* TO DO: Please restate the data below word for word, omitting all images.

* DATASET CONTENT:

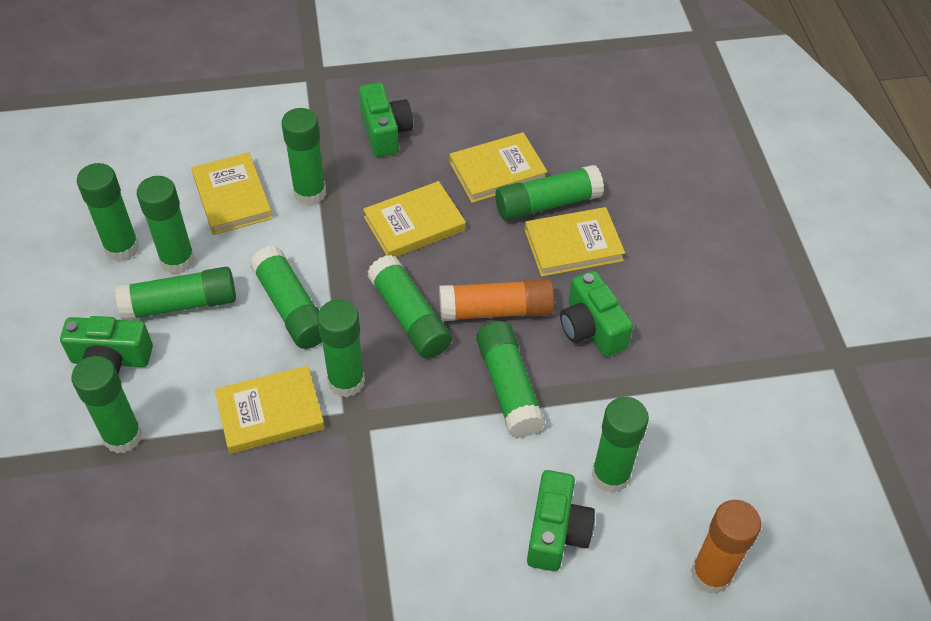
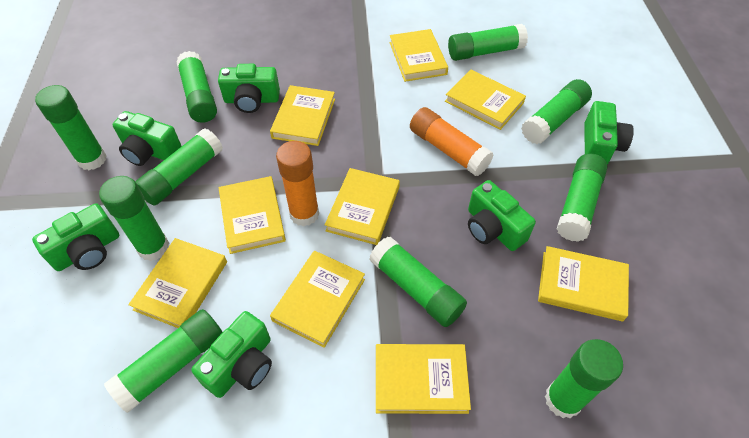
green camera: 4 -> 6
green glue stick: 11 -> 10
yellow book: 5 -> 9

* RESPONSE TO THIS TASK:
green camera: 4 -> 6
green glue stick: 11 -> 10
yellow book: 5 -> 9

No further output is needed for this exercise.